▶ Task objective
The material below holds a span beginning at the line with "BT1: 9V (plus" and ending at the line with "R3: 36 (GND, LOAD) -> none". Quote that span exactly, both ends included, and only that span.

▶ Data shown
· · ·

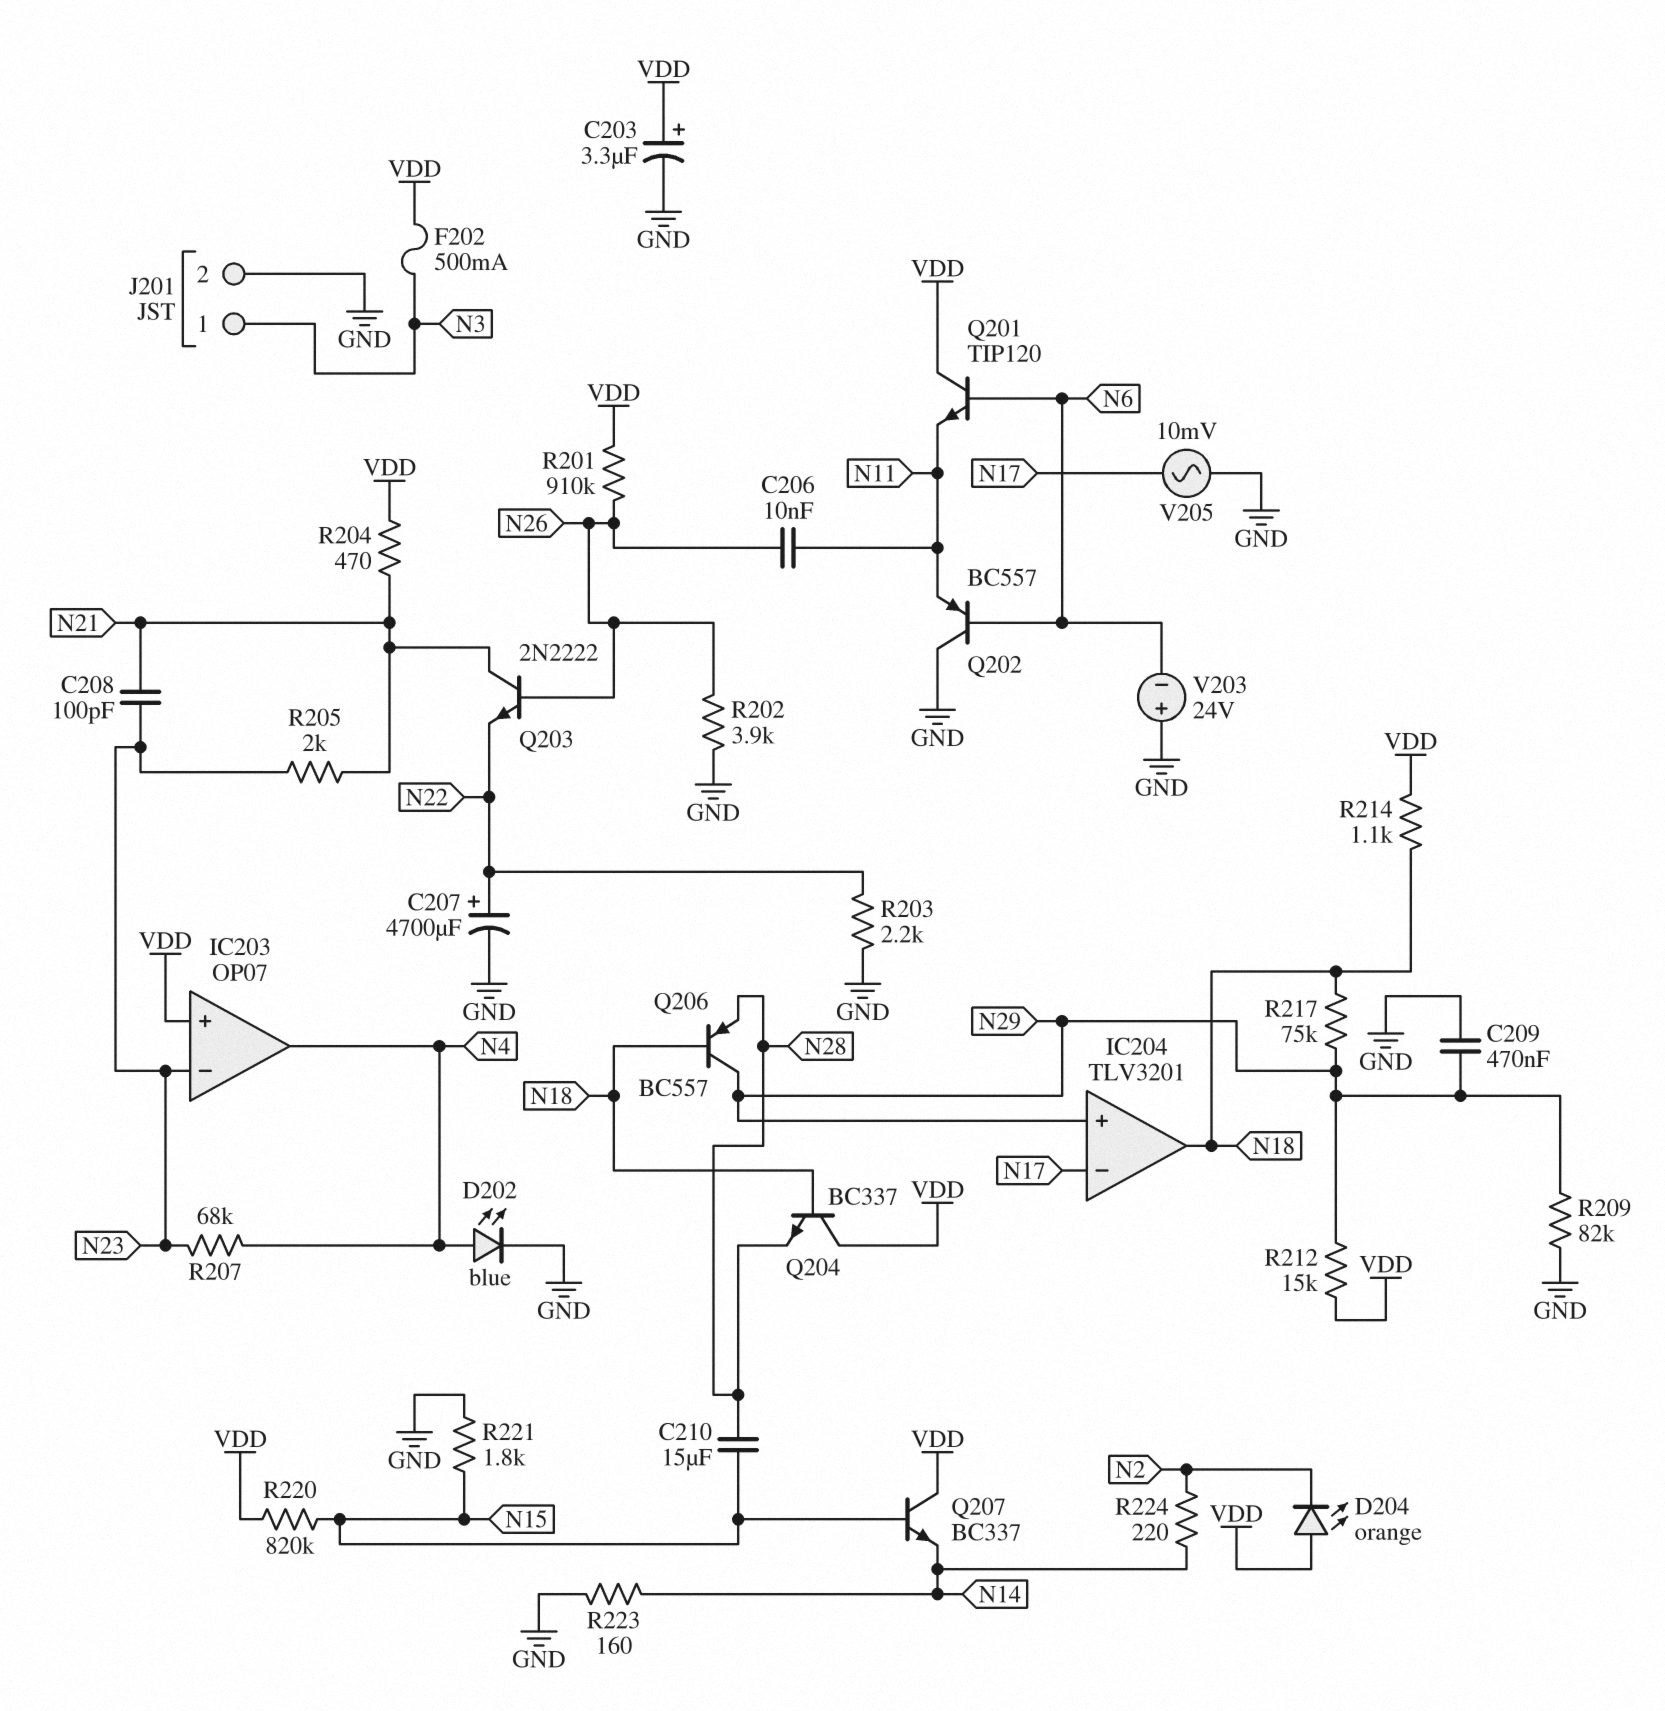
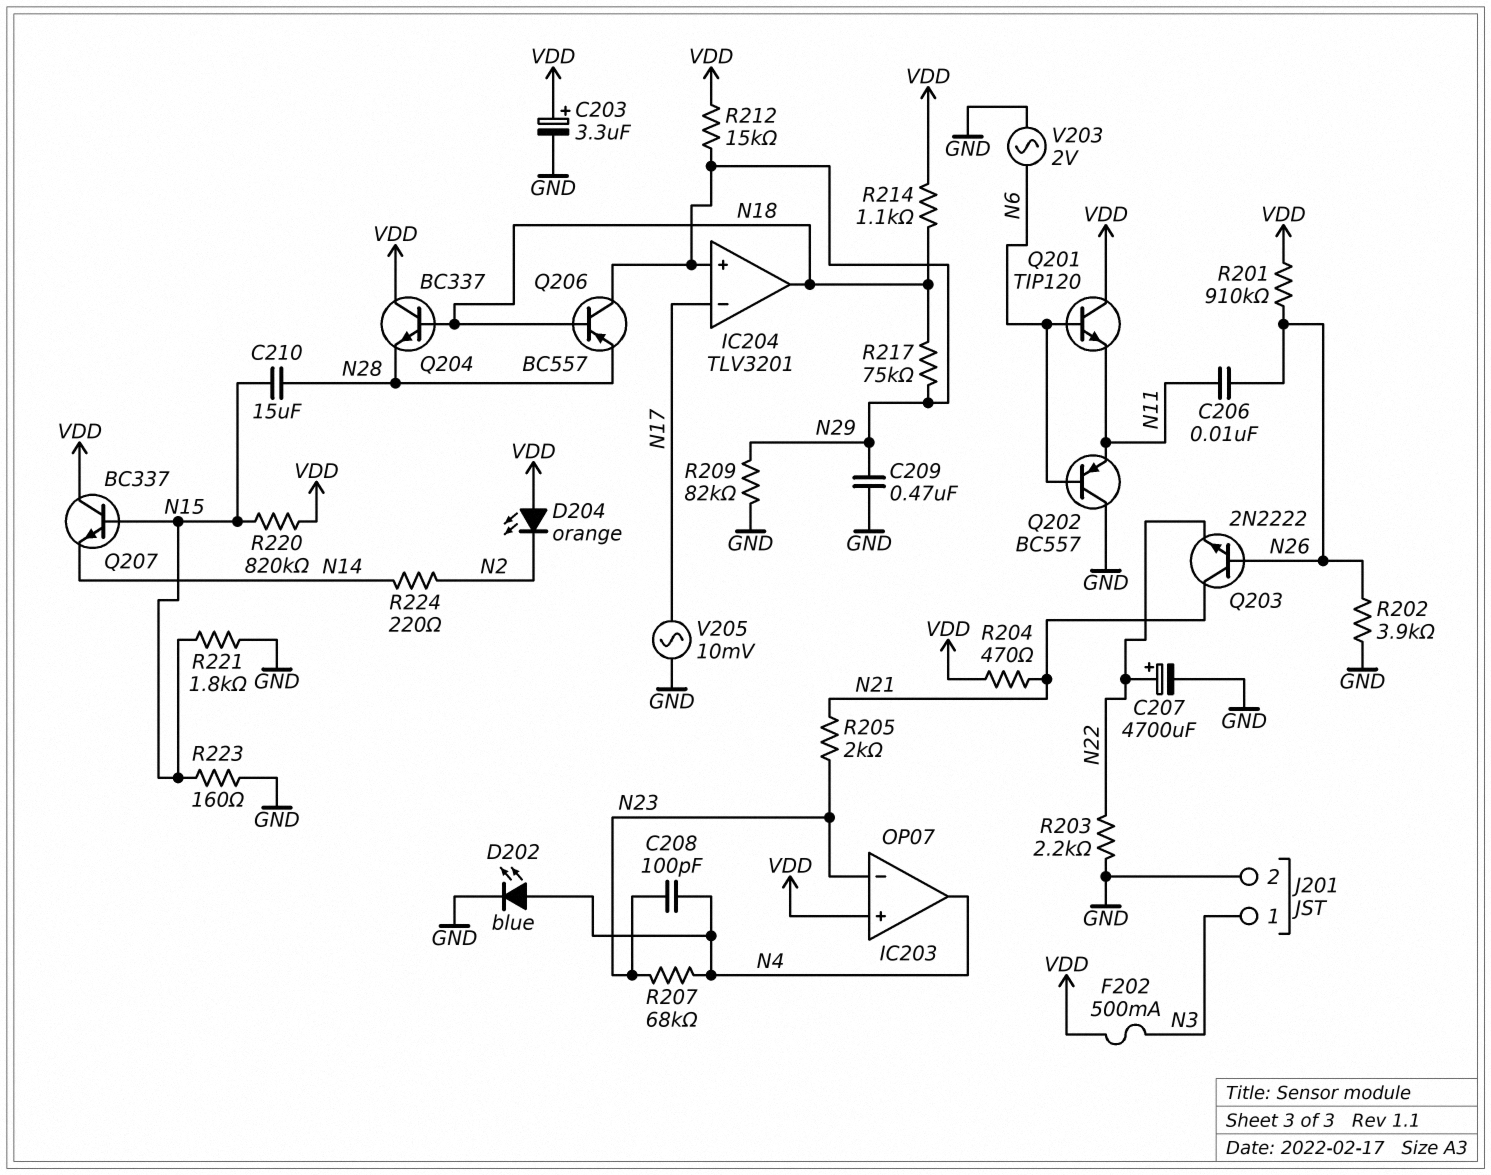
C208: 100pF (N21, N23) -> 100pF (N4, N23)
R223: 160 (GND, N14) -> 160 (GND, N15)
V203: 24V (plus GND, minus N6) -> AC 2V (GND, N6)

· · ·

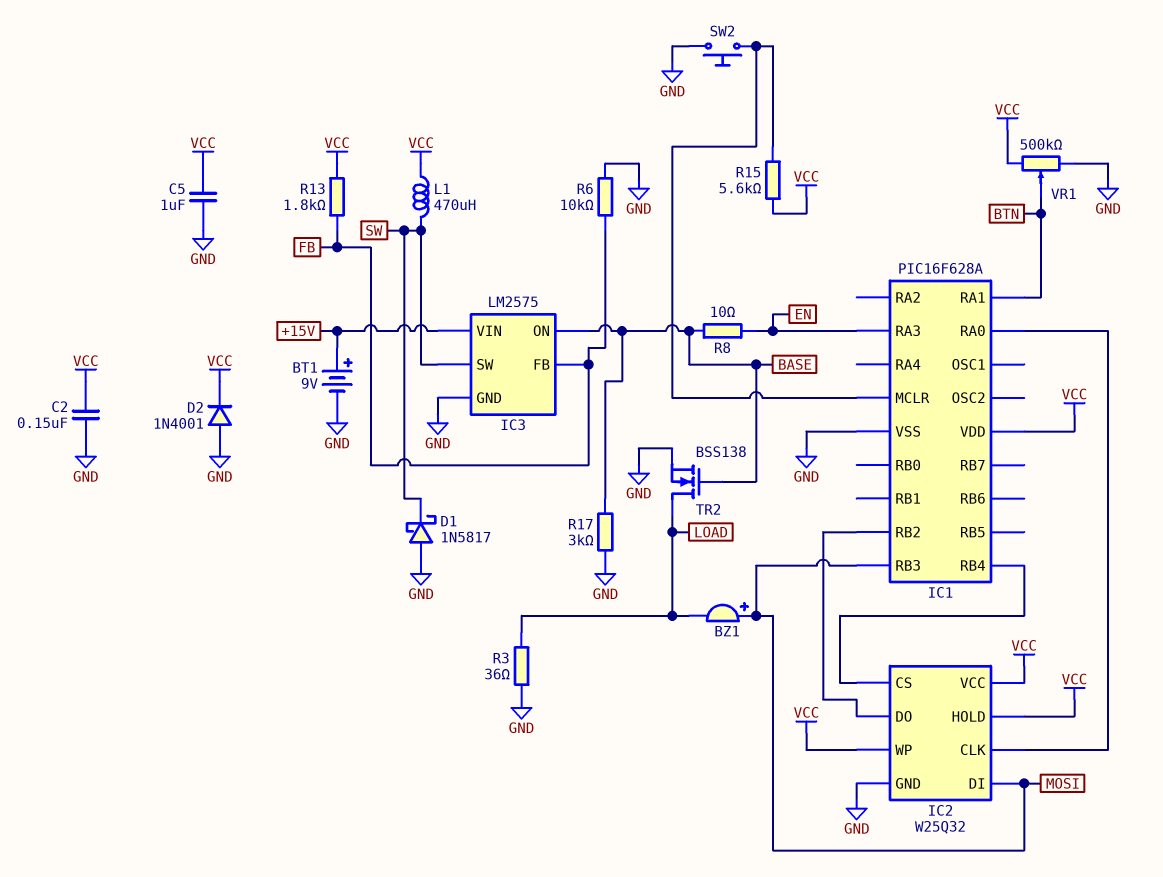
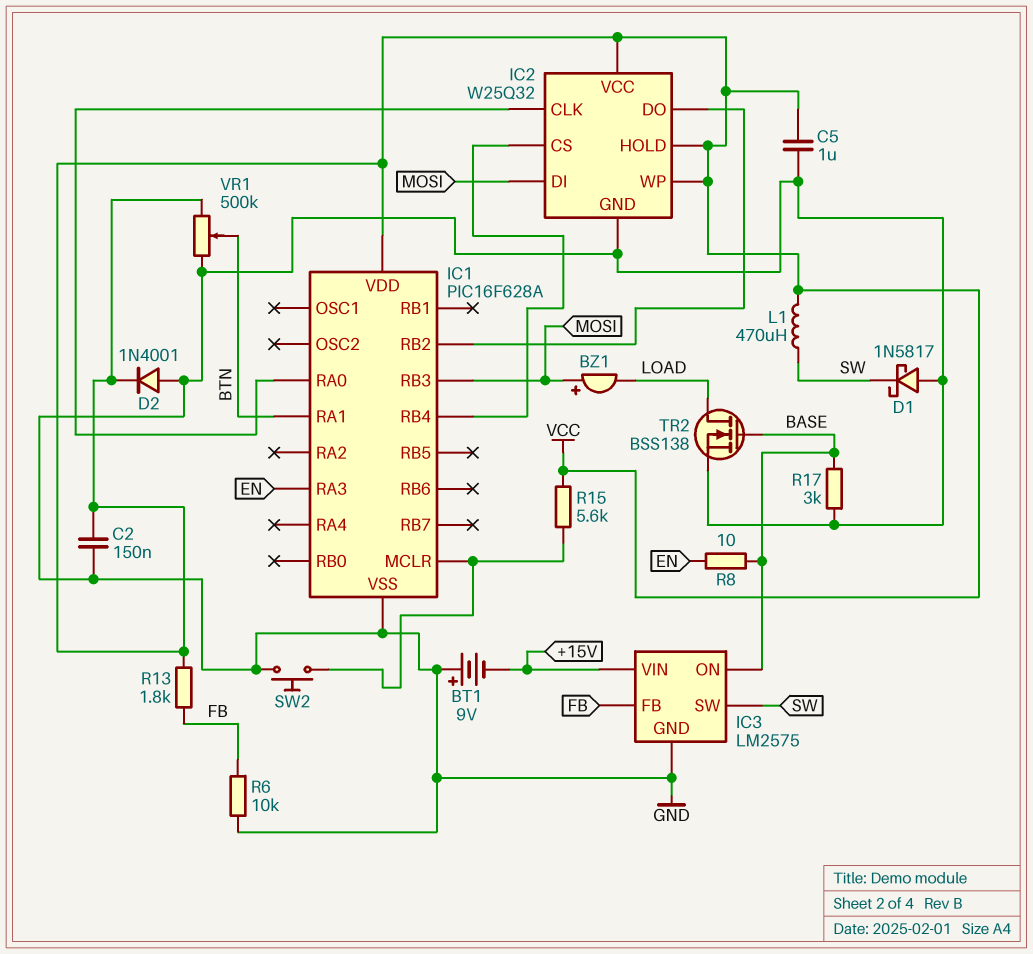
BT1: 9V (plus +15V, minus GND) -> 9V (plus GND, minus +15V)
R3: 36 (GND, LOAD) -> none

· · ·

▶ Result for this task
BT1: 9V (plus +15V, minus GND) -> 9V (plus GND, minus +15V)
R3: 36 (GND, LOAD) -> none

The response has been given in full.